### [INSTRUCTIONS TO FOLLOW]
Beginning with the line that contains "none -> tan 1x1 plate [224,260,290,312]", retype the entries below exactly, ending with the line that contains "none -> yellow 1x1 plate [305,209,371,264]". Leave out any pictures.

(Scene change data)
= = =

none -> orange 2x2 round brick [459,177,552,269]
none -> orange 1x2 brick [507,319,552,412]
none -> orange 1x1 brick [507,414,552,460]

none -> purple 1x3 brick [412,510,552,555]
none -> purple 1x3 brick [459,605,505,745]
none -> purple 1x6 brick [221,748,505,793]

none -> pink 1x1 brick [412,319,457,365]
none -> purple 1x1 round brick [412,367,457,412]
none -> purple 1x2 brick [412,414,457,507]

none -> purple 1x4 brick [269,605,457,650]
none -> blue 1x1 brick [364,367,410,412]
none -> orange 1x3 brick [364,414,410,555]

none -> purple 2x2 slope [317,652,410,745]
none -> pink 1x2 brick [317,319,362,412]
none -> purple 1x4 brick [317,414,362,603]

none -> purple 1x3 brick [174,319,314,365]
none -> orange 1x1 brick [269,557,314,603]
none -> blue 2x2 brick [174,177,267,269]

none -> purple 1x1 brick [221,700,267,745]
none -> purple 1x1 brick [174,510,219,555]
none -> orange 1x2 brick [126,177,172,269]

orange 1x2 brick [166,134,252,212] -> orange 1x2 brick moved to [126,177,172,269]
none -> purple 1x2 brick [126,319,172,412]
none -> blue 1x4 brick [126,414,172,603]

= = =

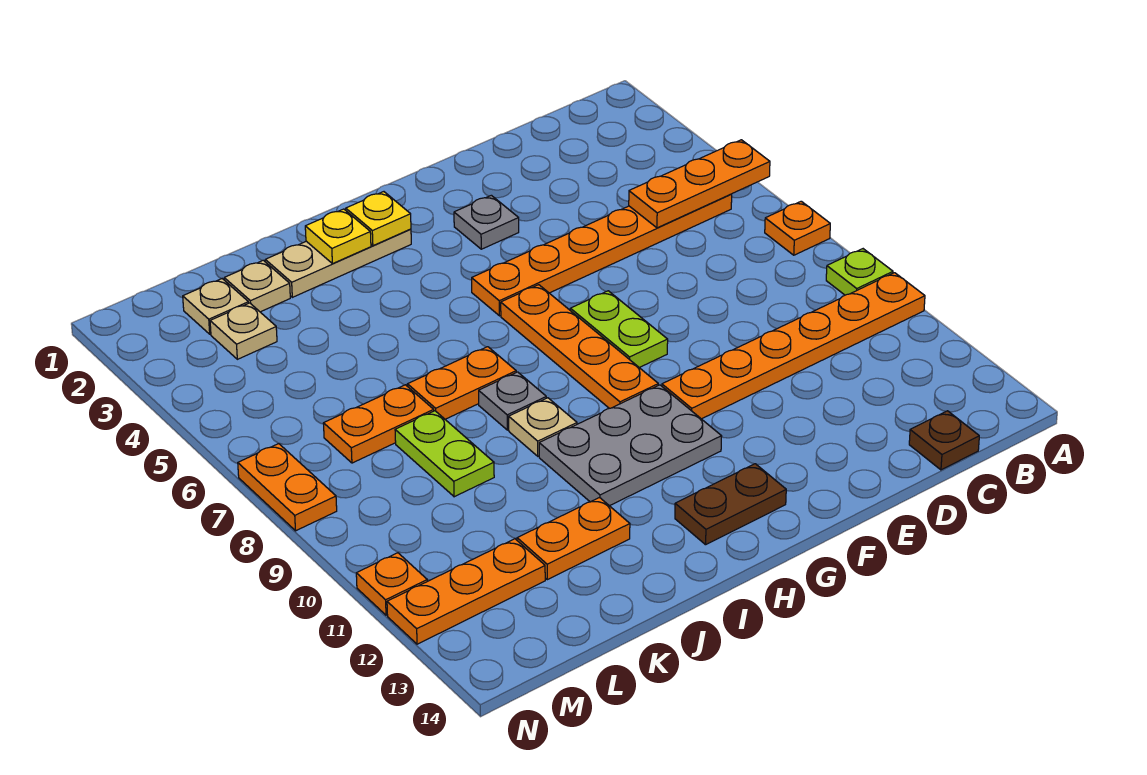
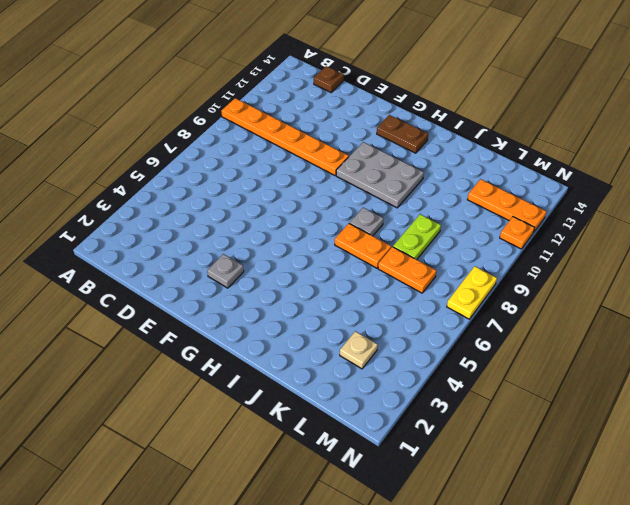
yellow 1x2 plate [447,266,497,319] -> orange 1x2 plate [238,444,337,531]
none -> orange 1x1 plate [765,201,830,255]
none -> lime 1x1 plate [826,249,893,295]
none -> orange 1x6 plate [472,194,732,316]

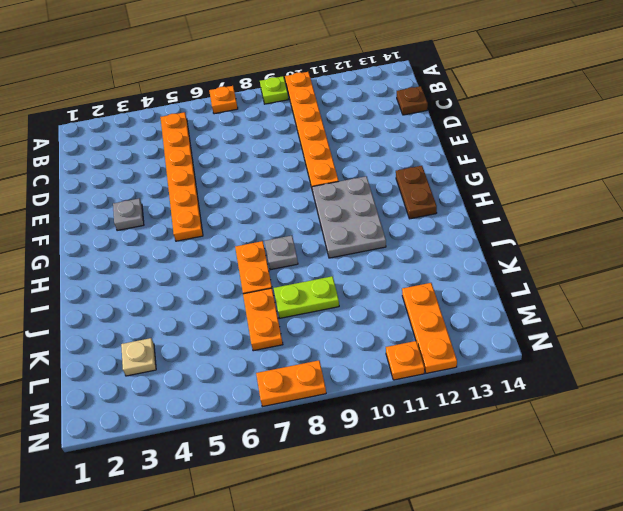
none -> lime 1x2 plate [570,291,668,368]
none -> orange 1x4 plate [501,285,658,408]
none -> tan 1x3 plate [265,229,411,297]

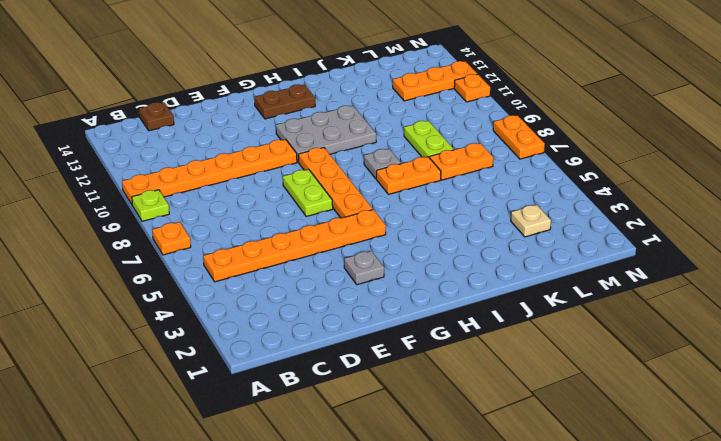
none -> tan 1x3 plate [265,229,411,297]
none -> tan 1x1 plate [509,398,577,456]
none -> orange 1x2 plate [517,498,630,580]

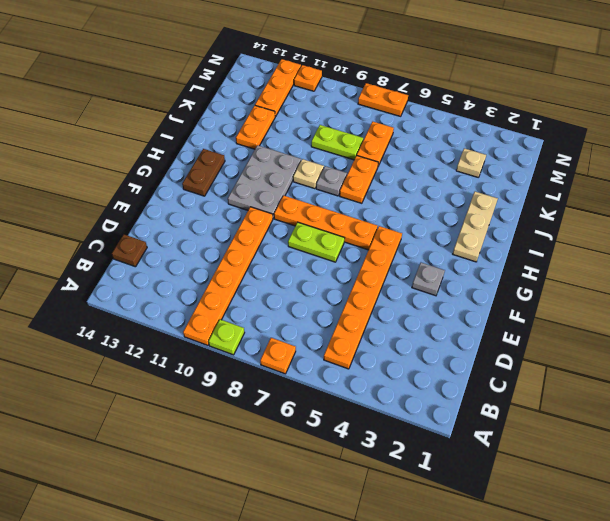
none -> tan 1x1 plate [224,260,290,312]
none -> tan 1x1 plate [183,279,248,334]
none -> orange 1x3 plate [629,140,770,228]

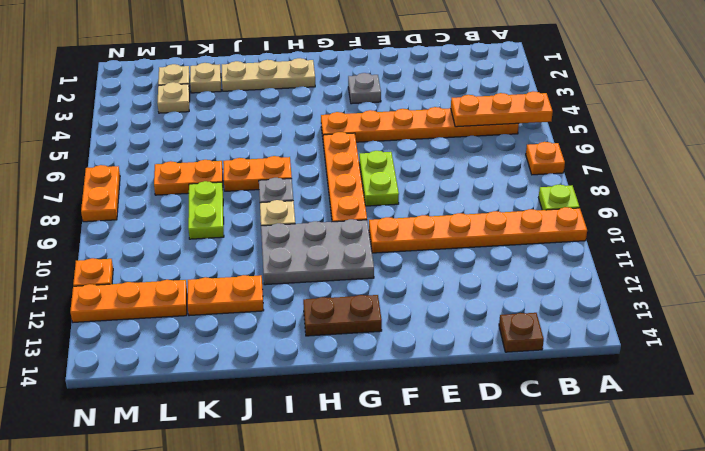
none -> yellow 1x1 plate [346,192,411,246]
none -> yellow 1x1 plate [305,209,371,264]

= = =

### [THE COMPLETED TASK]
none -> tan 1x1 plate [224,260,290,312]
none -> tan 1x1 plate [183,279,248,334]
none -> orange 1x3 plate [629,140,770,228]

none -> yellow 1x1 plate [346,192,411,246]
none -> yellow 1x1 plate [305,209,371,264]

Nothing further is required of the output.